*What to produce*: Using the listing below, copy exactly the lines from the one containing "RGB2 pin B: A0 -> D5" to the one containing "PIXELS pin DIN: D8 -> D10", both lines included, and no others.

-=-=-

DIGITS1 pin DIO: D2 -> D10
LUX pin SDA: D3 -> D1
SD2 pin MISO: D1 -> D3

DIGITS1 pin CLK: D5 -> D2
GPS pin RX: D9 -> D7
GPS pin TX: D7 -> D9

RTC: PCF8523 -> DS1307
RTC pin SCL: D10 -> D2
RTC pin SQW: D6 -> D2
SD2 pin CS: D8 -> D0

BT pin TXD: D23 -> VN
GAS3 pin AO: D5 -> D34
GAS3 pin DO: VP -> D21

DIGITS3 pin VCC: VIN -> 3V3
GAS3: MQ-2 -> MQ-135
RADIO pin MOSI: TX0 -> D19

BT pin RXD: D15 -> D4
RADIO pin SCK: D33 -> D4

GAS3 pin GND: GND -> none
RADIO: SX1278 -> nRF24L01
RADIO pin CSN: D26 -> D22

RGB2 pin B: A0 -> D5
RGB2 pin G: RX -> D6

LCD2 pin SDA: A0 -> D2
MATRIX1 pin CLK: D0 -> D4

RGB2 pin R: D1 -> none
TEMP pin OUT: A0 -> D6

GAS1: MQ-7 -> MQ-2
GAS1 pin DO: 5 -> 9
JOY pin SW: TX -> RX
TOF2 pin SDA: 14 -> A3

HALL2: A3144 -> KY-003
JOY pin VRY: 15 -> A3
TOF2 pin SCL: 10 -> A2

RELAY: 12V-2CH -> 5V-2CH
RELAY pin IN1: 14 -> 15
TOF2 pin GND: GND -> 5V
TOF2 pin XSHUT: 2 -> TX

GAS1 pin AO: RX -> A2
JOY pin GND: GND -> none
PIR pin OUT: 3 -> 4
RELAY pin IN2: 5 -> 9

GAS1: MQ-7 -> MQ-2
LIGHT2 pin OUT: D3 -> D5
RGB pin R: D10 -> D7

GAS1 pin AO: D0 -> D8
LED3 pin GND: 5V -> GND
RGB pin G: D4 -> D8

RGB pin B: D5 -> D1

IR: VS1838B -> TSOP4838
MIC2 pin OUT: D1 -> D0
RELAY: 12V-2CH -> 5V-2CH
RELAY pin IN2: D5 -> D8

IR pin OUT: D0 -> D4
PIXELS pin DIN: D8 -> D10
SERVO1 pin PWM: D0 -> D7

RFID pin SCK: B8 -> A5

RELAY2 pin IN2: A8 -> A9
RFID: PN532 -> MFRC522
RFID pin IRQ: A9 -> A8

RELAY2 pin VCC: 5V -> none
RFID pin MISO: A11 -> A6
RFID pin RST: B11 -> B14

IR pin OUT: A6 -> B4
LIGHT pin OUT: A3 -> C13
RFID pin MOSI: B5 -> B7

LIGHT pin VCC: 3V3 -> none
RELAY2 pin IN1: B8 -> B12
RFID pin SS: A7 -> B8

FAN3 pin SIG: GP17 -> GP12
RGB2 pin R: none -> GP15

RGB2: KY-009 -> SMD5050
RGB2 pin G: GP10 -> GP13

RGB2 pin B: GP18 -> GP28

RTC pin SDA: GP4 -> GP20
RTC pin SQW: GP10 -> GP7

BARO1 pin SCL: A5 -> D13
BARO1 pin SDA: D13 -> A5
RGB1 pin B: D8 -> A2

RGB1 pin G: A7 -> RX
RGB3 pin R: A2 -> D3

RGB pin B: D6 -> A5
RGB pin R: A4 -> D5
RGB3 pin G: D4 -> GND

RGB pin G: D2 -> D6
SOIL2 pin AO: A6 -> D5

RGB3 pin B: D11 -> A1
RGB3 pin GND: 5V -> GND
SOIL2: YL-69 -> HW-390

-=-=-

*Answer*:
RGB2 pin B: A0 -> D5
RGB2 pin G: RX -> D6

LCD2 pin SDA: A0 -> D2
MATRIX1 pin CLK: D0 -> D4

RGB2 pin R: D1 -> none
TEMP pin OUT: A0 -> D6

GAS1: MQ-7 -> MQ-2
GAS1 pin DO: 5 -> 9
JOY pin SW: TX -> RX
TOF2 pin SDA: 14 -> A3

HALL2: A3144 -> KY-003
JOY pin VRY: 15 -> A3
TOF2 pin SCL: 10 -> A2

RELAY: 12V-2CH -> 5V-2CH
RELAY pin IN1: 14 -> 15
TOF2 pin GND: GND -> 5V
TOF2 pin XSHUT: 2 -> TX

GAS1 pin AO: RX -> A2
JOY pin GND: GND -> none
PIR pin OUT: 3 -> 4
RELAY pin IN2: 5 -> 9

GAS1: MQ-7 -> MQ-2
LIGHT2 pin OUT: D3 -> D5
RGB pin R: D10 -> D7

GAS1 pin AO: D0 -> D8
LED3 pin GND: 5V -> GND
RGB pin G: D4 -> D8

RGB pin B: D5 -> D1

IR: VS1838B -> TSOP4838
MIC2 pin OUT: D1 -> D0
RELAY: 12V-2CH -> 5V-2CH
RELAY pin IN2: D5 -> D8

IR pin OUT: D0 -> D4
PIXELS pin DIN: D8 -> D10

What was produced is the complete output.